** Given exercise **
Rewrite the records from their start through the line containing "Question: Is white marble bust at center further", replacing "Choices" with "Options" and leaving everything else unchanged.

***** Provided material

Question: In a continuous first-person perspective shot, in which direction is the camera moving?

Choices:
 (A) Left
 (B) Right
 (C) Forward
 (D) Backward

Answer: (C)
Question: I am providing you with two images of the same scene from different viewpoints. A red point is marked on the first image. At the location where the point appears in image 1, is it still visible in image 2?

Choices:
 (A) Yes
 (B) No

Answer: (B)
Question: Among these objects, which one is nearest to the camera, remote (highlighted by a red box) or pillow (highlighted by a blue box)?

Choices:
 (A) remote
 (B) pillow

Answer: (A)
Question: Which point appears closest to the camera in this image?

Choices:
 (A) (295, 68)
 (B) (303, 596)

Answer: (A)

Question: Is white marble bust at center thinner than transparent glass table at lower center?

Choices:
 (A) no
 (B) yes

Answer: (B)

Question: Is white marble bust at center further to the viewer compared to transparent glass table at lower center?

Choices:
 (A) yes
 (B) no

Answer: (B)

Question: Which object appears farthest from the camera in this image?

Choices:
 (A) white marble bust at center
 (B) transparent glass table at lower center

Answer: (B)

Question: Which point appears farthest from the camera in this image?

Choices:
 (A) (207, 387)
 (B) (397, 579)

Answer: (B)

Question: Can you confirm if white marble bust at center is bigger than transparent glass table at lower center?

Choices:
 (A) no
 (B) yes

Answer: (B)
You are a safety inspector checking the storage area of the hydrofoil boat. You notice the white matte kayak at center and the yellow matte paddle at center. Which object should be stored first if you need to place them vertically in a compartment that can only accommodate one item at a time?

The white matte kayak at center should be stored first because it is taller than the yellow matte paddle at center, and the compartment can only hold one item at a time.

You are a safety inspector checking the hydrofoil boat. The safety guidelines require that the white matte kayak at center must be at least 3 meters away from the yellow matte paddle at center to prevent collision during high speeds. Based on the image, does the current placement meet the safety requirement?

**********

** Solved problem **
Question: In a continuous first-person perspective shot, in which direction is the camera moving?

Options:
 (A) Left
 (B) Right
 (C) Forward
 (D) Backward

Answer: (C)
Question: I am providing you with two images of the same scene from different viewpoints. A red point is marked on the first image. At the location where the point appears in image 1, is it still visible in image 2?

Options:
 (A) Yes
 (B) No

Answer: (B)
Question: Among these objects, which one is nearest to the camera, remote (highlighted by a red box) or pillow (highlighted by a blue box)?

Options:
 (A) remote
 (B) pillow

Answer: (A)
Question: Which point appears closest to the camera in this image?

Options:
 (A) (295, 68)
 (B) (303, 596)

Answer: (A)

Question: Is white marble bust at center thinner than transparent glass table at lower center?

Options:
 (A) no
 (B) yes

Answer: (B)

Question: Is white marble bust at center further to the viewer compared to transparent glass table at lower center?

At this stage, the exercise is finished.